# Work request
Extract, from the records beneath this instruction, each line that contains the word "moved".

┄┄┄┄┄┄┄┄┄┄

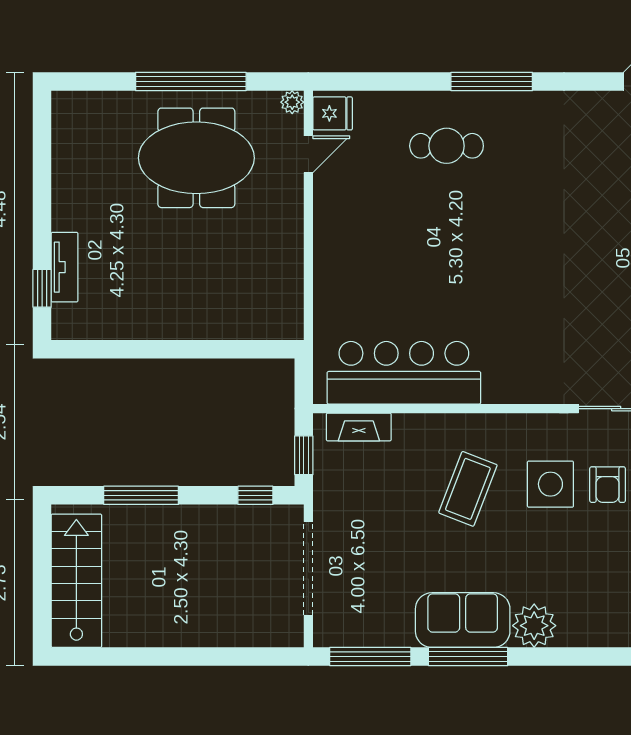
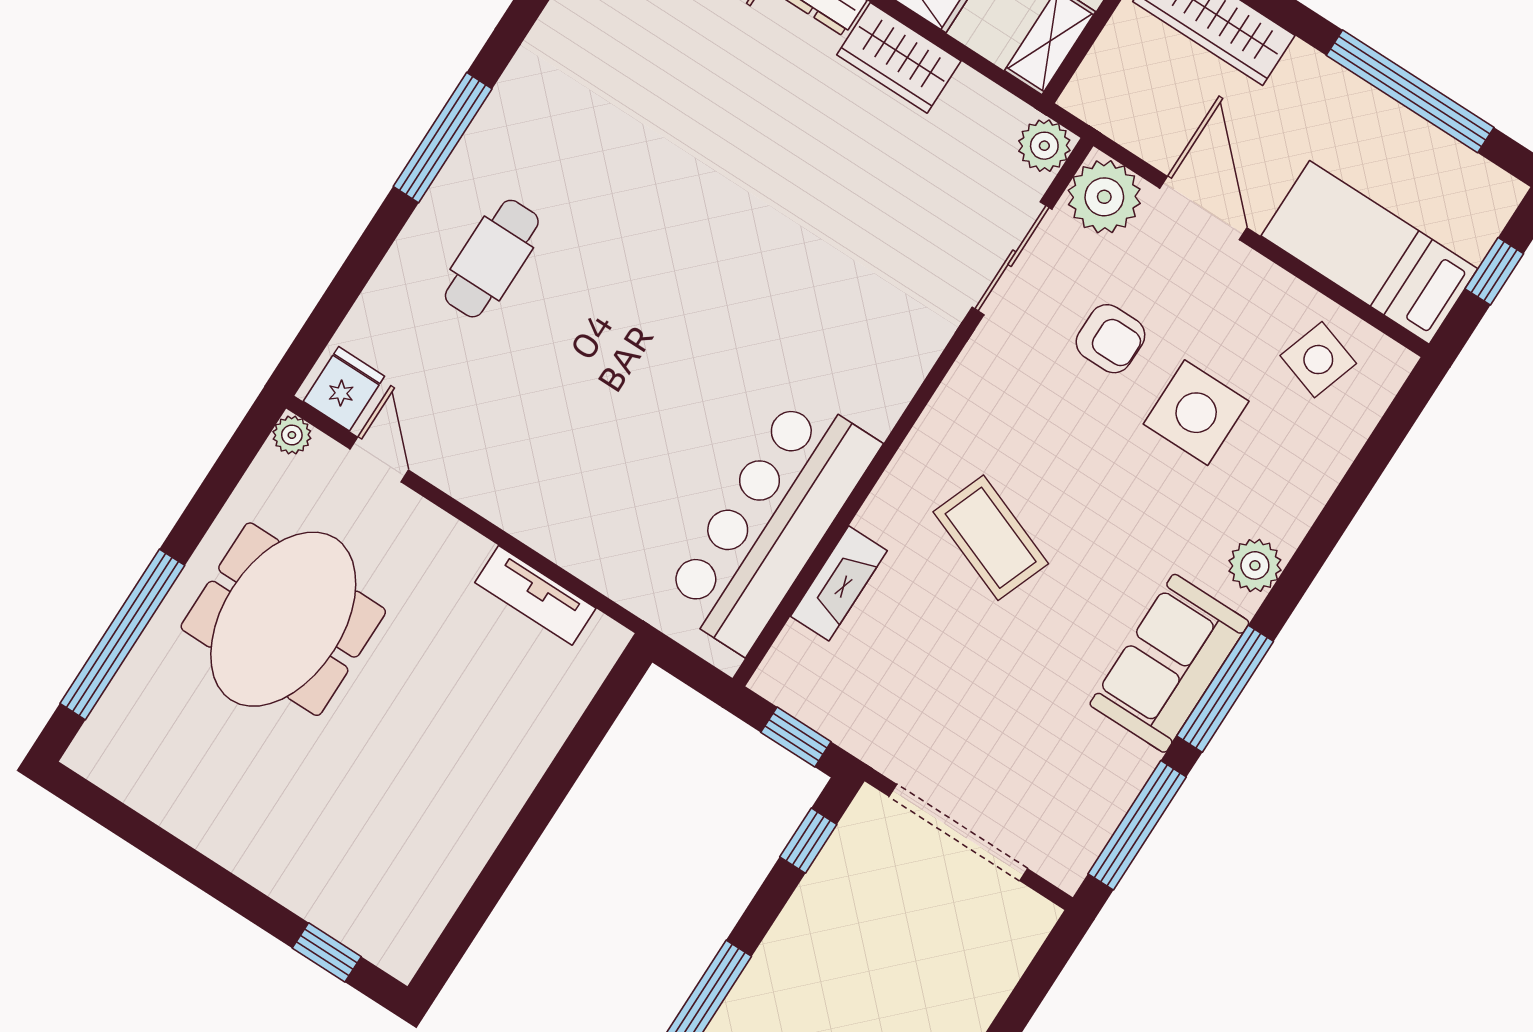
window: (191, 82) -> (122, 634), moved
tv unit: (65, 267) -> (535, 595), moved, turned 180
fireplace: (359, 427) -> (839, 583), moved
side table: (550, 484) -> (1196, 413), moved
plant: (534, 626) -> (1255, 565), width x0.73, depth x0.73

┄┄┄┄┄┄┄┄┄┄

# Expected answer
window: (191, 82) -> (122, 634), moved
tv unit: (65, 267) -> (535, 595), moved, turned 180
fireplace: (359, 427) -> (839, 583), moved
side table: (550, 484) -> (1196, 413), moved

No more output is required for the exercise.